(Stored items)

======

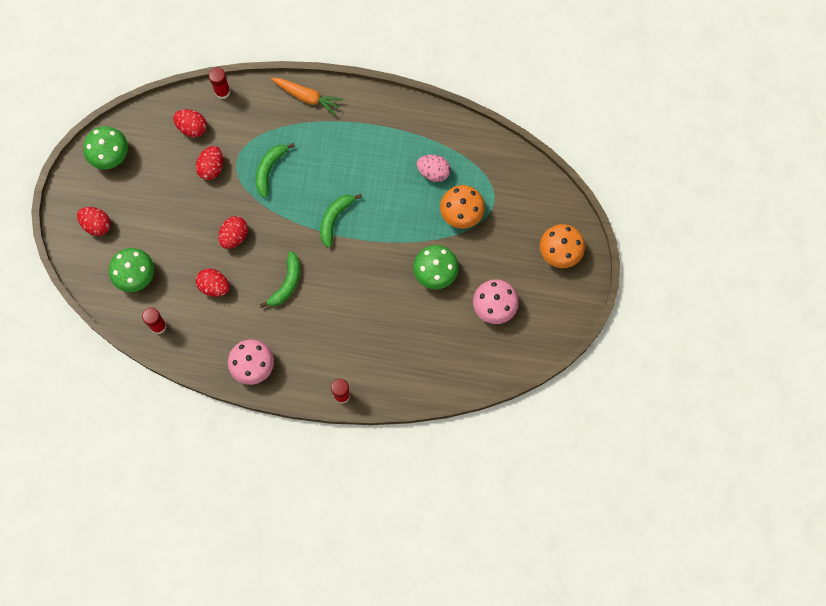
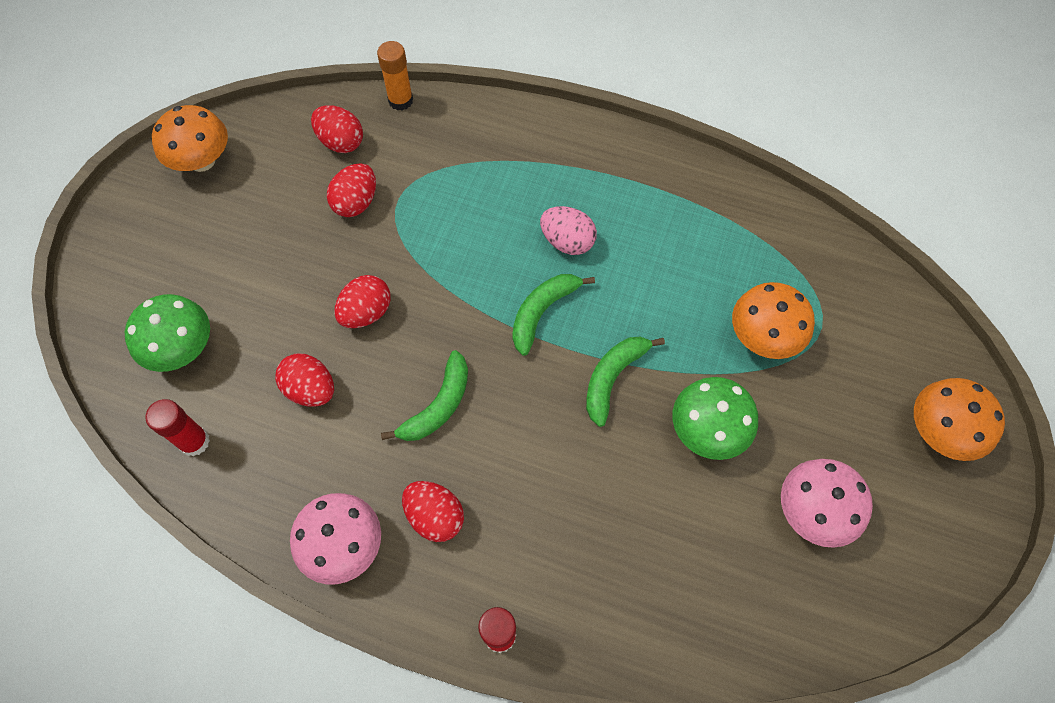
camera: 10 degrees right, 10 degrees down
(96, 224) = (146, 259): red egg -> red egg (435, 516)
(109, 154) = (202, 160): green mushroom -> orange mushroom
(222, 91) = (400, 100): red glue stick -> orange glue stick
(269, 169) = (448, 219): green banana -> green banana (613, 378)
(307, 97) = (530, 126): orange carrot -> none
(433, 172) = (720, 264): pink egg -> pink egg (567, 242)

======

▶ **Directions for this task**
Return the records verbatim, minus pictures.

▶ **Written solution**
camera: 10 degrees right, 10 degrees down
(96, 224) = (146, 259): red egg -> red egg (435, 516)
(109, 154) = (202, 160): green mushroom -> orange mushroom
(222, 91) = (400, 100): red glue stick -> orange glue stick
(269, 169) = (448, 219): green banana -> green banana (613, 378)
(307, 97) = (530, 126): orange carrot -> none
(433, 172) = (720, 264): pink egg -> pink egg (567, 242)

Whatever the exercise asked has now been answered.